::: STORED DATA :::
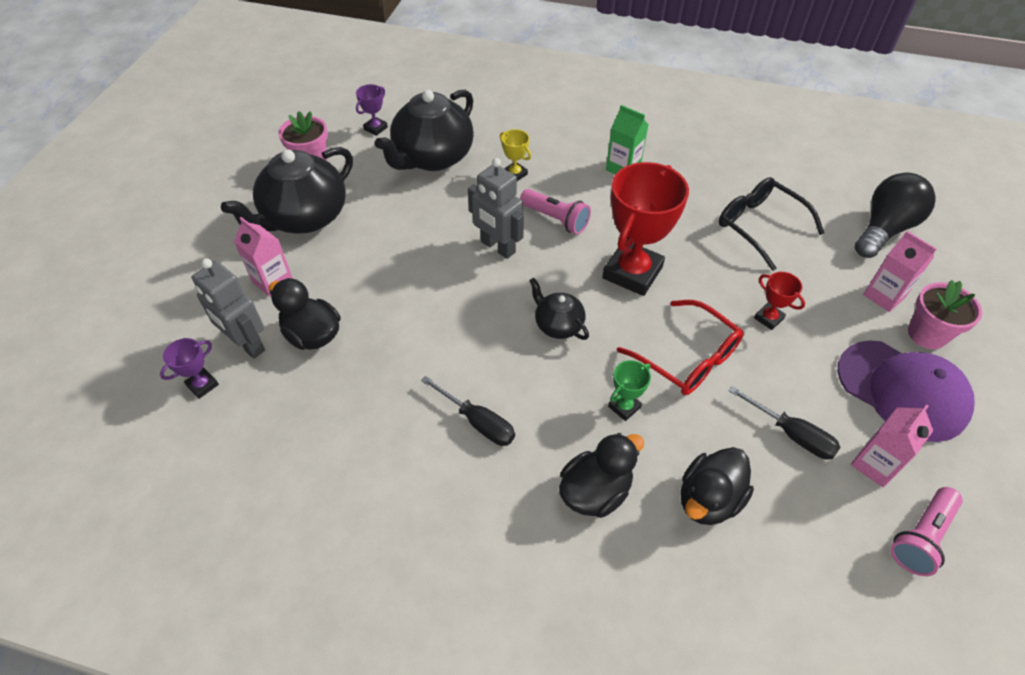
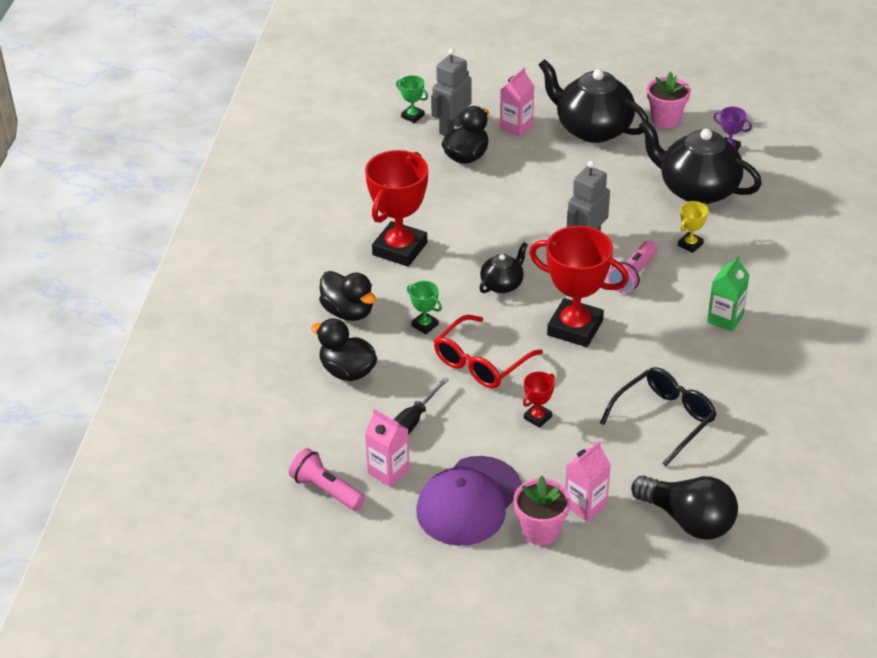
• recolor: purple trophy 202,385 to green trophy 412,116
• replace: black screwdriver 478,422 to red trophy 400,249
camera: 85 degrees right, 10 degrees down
:::
EXERCISE PROMPT: Please write every line above out exactly as given, except for any pictures.

TASK RESULT:
• recolor: purple trophy 202,385 to green trophy 412,116
• replace: black screwdriver 478,422 to red trophy 400,249
camera: 85 degrees right, 10 degrees down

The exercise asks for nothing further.